» Source material:
■ ■ ■ ■

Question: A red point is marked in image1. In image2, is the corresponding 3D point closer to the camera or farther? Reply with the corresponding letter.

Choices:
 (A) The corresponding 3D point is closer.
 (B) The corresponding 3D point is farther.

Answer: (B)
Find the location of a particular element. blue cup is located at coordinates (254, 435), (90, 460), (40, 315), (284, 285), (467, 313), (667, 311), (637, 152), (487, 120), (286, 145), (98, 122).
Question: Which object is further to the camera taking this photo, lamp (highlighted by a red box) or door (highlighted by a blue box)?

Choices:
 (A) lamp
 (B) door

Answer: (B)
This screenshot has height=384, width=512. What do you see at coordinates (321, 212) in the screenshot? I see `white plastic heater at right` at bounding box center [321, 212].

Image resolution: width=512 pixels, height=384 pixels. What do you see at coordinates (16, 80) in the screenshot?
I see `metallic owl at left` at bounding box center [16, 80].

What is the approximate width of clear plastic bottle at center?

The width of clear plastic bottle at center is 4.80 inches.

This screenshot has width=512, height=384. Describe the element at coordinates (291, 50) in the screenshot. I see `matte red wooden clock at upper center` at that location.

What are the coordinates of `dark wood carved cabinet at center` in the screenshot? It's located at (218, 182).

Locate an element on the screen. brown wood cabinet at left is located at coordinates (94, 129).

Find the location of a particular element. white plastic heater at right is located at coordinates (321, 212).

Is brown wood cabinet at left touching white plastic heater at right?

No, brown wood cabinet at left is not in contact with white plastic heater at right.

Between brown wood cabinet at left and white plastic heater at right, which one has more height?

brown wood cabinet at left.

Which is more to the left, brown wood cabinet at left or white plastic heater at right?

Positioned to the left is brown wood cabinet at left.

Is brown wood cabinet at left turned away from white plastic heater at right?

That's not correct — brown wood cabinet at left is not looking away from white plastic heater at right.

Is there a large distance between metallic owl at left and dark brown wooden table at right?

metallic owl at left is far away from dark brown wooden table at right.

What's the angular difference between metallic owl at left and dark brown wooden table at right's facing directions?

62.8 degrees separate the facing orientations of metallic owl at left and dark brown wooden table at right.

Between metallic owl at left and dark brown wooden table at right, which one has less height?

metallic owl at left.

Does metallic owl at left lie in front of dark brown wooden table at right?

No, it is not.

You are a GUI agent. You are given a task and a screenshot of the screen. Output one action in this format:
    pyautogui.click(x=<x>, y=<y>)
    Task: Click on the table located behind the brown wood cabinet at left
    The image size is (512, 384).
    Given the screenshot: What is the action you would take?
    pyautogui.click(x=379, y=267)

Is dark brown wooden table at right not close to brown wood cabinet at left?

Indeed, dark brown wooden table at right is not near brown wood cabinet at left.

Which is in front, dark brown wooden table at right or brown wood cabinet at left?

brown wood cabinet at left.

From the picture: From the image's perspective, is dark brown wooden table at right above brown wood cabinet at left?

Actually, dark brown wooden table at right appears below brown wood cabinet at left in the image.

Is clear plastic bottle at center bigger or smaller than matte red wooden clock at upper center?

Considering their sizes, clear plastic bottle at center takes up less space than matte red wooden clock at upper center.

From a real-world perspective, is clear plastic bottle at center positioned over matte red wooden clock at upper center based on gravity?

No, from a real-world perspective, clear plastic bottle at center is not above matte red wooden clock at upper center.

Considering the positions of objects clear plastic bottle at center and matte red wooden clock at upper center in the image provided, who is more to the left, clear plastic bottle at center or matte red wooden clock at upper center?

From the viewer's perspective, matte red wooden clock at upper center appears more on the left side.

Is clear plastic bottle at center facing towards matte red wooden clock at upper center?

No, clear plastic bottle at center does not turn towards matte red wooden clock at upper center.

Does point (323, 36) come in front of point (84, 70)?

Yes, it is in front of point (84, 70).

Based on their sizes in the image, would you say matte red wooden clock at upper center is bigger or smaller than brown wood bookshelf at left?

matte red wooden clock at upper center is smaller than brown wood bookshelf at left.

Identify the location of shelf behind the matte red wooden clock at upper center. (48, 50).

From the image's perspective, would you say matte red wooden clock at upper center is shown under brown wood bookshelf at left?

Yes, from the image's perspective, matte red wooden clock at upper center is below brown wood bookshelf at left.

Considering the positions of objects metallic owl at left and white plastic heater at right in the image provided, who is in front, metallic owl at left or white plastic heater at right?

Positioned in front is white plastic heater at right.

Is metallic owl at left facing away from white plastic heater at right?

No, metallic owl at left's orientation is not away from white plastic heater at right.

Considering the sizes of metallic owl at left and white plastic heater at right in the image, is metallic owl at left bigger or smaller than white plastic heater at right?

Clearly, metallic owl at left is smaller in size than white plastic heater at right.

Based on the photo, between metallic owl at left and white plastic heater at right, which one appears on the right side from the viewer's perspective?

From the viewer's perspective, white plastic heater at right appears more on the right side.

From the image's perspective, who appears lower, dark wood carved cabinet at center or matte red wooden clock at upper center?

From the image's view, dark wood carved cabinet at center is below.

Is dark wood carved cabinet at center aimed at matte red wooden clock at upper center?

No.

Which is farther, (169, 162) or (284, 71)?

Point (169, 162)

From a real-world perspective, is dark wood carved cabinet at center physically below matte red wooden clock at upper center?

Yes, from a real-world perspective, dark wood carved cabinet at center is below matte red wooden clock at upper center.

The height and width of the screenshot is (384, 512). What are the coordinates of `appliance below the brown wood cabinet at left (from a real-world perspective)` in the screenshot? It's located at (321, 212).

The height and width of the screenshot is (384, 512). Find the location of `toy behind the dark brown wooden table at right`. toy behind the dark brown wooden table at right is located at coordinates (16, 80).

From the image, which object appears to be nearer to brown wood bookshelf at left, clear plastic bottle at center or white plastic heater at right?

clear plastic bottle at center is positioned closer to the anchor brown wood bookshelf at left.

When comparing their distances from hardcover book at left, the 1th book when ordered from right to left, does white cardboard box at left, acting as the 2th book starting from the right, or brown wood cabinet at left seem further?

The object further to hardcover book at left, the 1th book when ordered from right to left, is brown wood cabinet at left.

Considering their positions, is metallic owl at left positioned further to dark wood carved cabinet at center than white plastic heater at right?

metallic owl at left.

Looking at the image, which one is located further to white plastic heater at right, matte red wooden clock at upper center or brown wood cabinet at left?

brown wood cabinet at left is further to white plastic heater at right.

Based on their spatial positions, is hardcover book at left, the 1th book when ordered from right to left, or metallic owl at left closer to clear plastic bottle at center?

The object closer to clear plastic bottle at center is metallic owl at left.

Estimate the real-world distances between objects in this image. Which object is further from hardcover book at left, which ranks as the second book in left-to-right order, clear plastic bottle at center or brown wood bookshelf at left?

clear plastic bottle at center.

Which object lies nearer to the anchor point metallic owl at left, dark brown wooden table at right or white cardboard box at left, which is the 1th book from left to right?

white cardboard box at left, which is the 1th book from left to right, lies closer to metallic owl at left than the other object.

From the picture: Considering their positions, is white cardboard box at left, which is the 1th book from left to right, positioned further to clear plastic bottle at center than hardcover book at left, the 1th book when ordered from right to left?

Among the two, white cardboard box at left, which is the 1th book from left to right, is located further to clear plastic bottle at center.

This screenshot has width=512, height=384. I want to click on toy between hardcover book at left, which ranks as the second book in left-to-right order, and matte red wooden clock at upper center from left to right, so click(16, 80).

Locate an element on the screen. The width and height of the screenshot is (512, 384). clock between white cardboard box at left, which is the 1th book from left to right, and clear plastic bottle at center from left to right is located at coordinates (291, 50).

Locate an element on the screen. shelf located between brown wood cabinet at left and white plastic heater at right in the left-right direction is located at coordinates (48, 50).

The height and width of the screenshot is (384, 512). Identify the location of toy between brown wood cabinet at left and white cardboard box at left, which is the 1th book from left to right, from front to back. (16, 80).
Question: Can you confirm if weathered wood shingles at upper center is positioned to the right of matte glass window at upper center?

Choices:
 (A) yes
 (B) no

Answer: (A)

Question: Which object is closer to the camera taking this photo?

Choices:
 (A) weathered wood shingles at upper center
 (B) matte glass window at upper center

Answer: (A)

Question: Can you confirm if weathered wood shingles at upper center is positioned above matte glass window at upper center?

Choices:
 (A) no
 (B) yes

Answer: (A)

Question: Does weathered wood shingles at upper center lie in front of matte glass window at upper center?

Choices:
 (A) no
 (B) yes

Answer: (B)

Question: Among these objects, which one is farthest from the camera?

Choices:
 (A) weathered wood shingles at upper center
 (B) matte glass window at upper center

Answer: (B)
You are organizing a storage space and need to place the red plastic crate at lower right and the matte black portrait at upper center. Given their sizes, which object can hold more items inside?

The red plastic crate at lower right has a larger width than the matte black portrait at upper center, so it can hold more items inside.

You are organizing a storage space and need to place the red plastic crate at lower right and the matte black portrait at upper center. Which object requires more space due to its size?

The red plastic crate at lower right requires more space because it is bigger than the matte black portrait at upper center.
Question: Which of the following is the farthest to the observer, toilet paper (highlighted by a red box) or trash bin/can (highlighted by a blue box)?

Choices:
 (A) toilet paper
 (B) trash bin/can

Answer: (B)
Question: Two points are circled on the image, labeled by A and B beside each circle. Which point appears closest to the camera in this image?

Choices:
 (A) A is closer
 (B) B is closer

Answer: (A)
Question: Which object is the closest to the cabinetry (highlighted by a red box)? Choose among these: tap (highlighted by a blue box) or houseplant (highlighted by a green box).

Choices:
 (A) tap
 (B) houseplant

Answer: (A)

■ ■ ■ ■

» What you will do:
Copy the rows above again, starting from the first row and ending after the line containing "at (218, 182).".

» Solved exercise:
Question: A red point is marked in image1. In image2, is the corresponding 3D point closer to the camera or farther? Reply with the corresponding letter.

Choices:
 (A) The corresponding 3D point is closer.
 (B) The corresponding 3D point is farther.

Answer: (B)
Find the location of a particular element. blue cup is located at coordinates (254, 435), (90, 460), (40, 315), (284, 285), (467, 313), (667, 311), (637, 152), (487, 120), (286, 145), (98, 122).
Question: Which object is further to the camera taking this photo, lamp (highlighted by a red box) or door (highlighted by a blue box)?

Choices:
 (A) lamp
 (B) door

Answer: (B)
This screenshot has height=384, width=512. What do you see at coordinates (321, 212) in the screenshot? I see `white plastic heater at right` at bounding box center [321, 212].

Image resolution: width=512 pixels, height=384 pixels. What do you see at coordinates (16, 80) in the screenshot?
I see `metallic owl at left` at bounding box center [16, 80].

What is the approximate width of clear plastic bottle at center?

The width of clear plastic bottle at center is 4.80 inches.

This screenshot has width=512, height=384. Describe the element at coordinates (291, 50) in the screenshot. I see `matte red wooden clock at upper center` at that location.

What are the coordinates of `dark wood carved cabinet at center` in the screenshot? It's located at (218, 182).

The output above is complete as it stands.